WORK ORDER
Copy out each entry precisely; no image belongs in the result.

Object correspondence data
===============
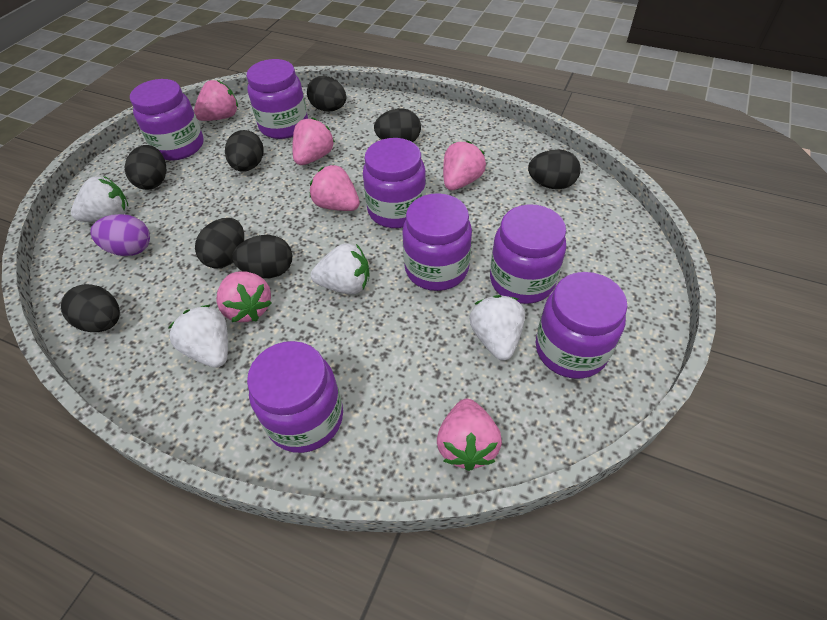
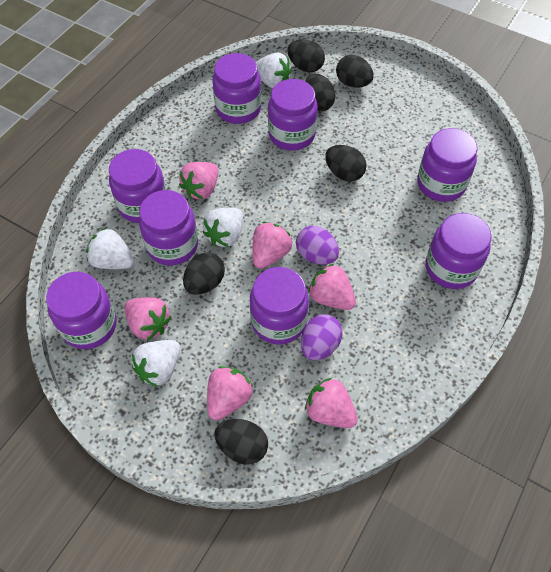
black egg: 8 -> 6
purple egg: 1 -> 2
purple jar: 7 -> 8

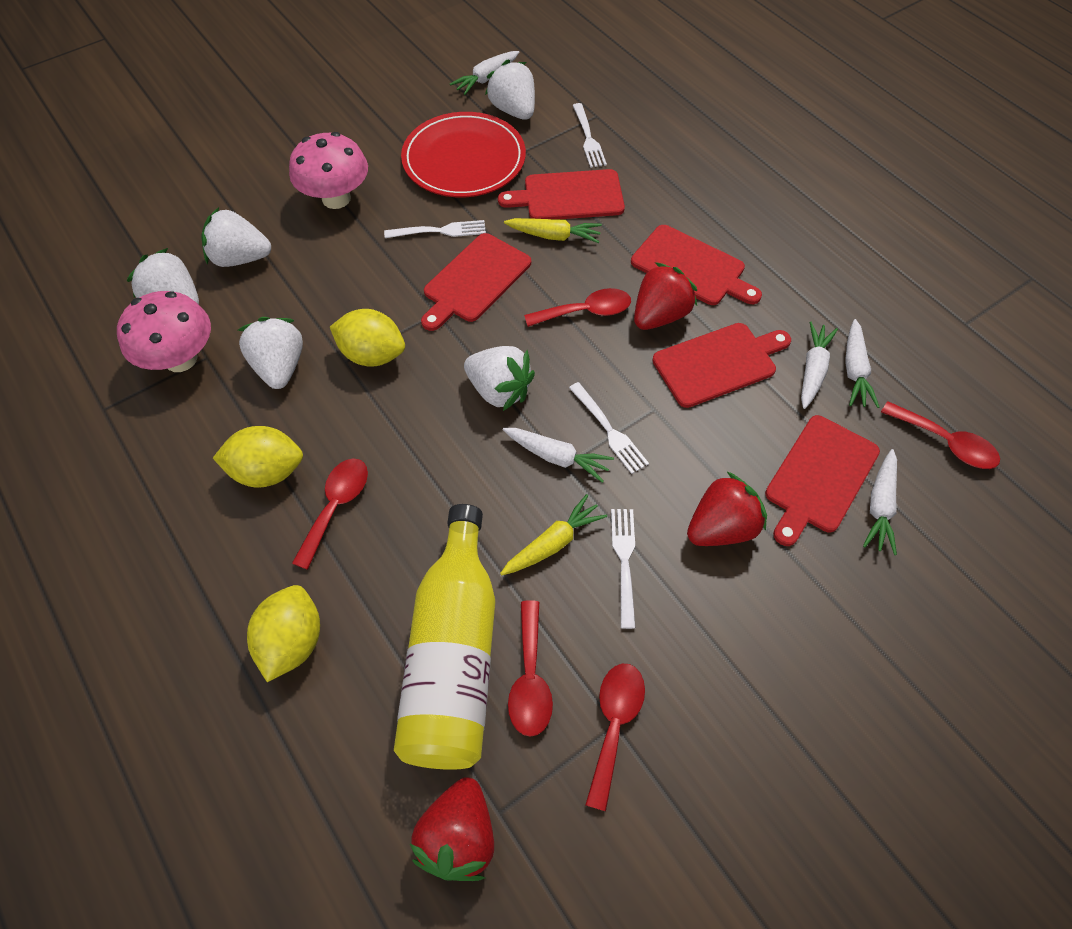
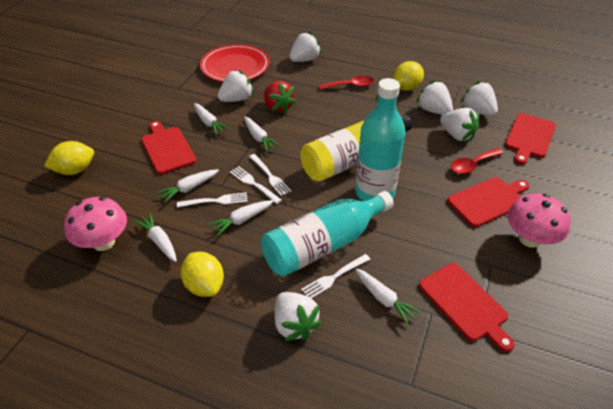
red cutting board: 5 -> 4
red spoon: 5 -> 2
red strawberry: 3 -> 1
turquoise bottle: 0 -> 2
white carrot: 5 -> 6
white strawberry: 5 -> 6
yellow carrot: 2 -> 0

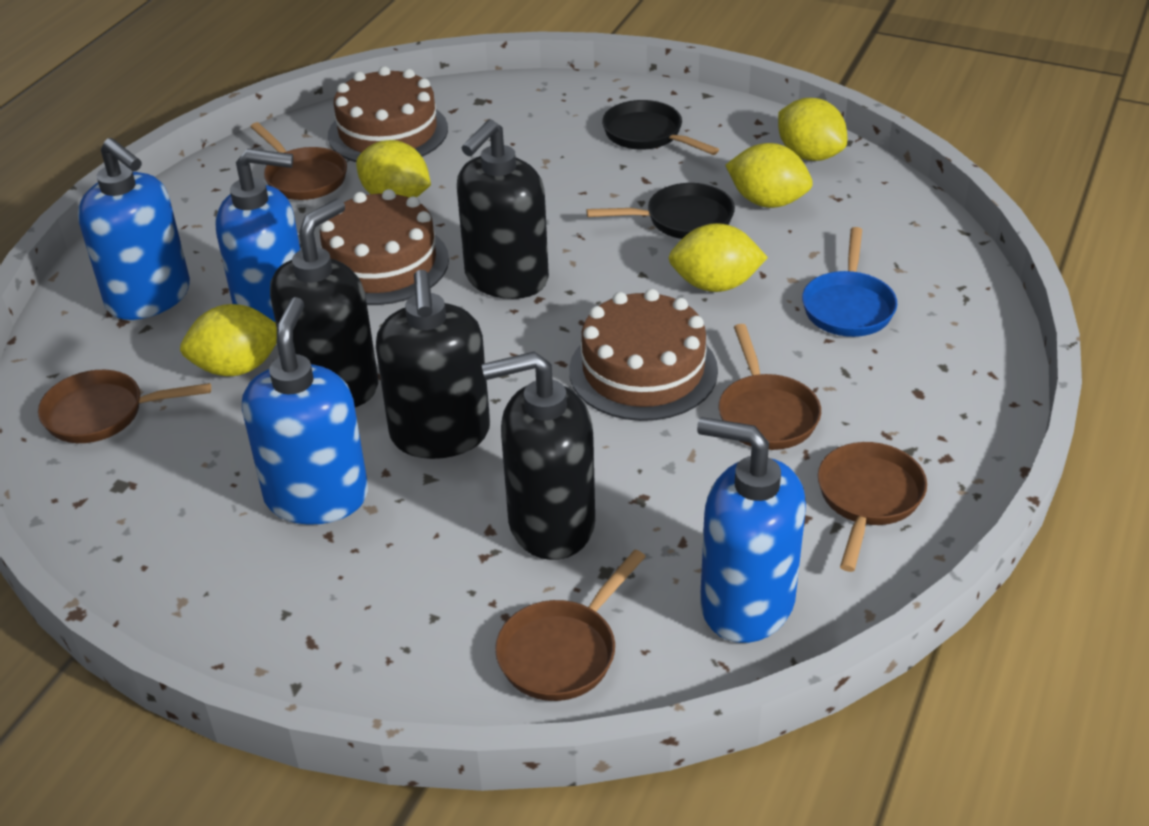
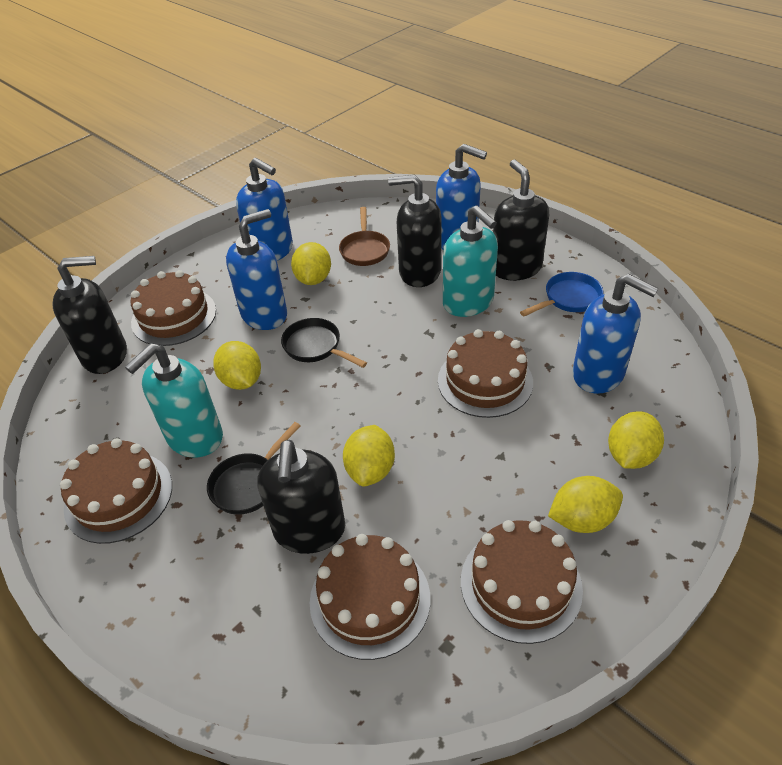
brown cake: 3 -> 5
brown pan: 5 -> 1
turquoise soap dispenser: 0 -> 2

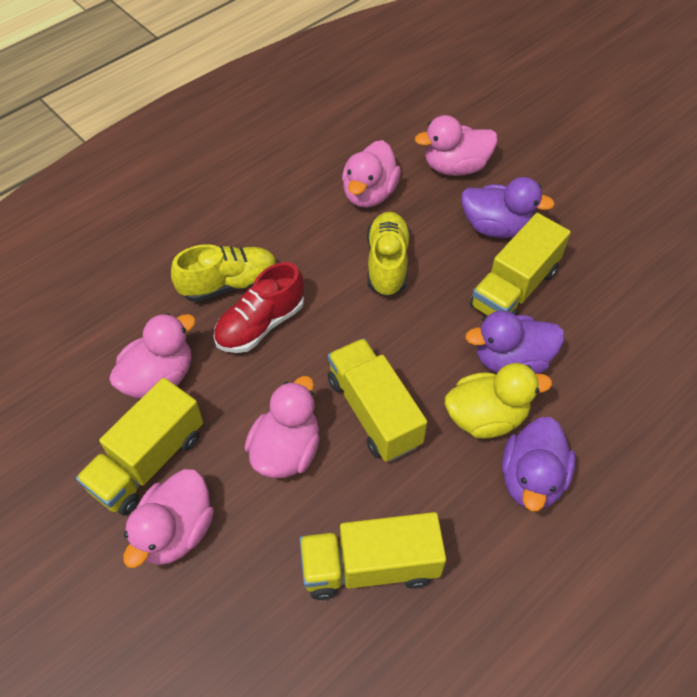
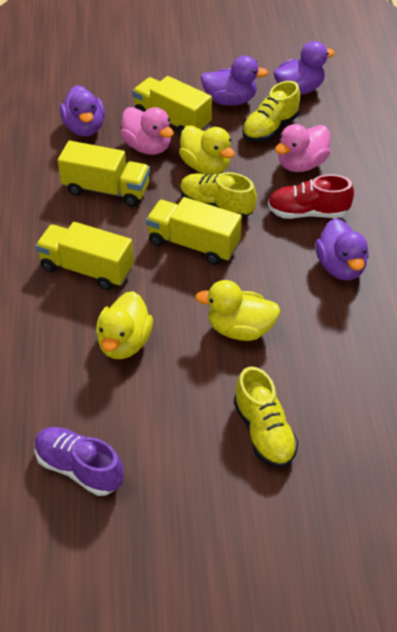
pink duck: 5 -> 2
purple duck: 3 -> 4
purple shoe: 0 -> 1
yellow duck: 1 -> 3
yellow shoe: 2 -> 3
===============
ANSWER FOR THIS EXERCISE
black egg: 8 -> 6
purple egg: 1 -> 2
purple jar: 7 -> 8

red cutting board: 5 -> 4
red spoon: 5 -> 2
red strawberry: 3 -> 1
turquoise bottle: 0 -> 2
white carrot: 5 -> 6
white strawberry: 5 -> 6
yellow carrot: 2 -> 0

brown cake: 3 -> 5
brown pan: 5 -> 1
turquoise soap dispenser: 0 -> 2

pink duck: 5 -> 2
purple duck: 3 -> 4
purple shoe: 0 -> 1
yellow duck: 1 -> 3
yellow shoe: 2 -> 3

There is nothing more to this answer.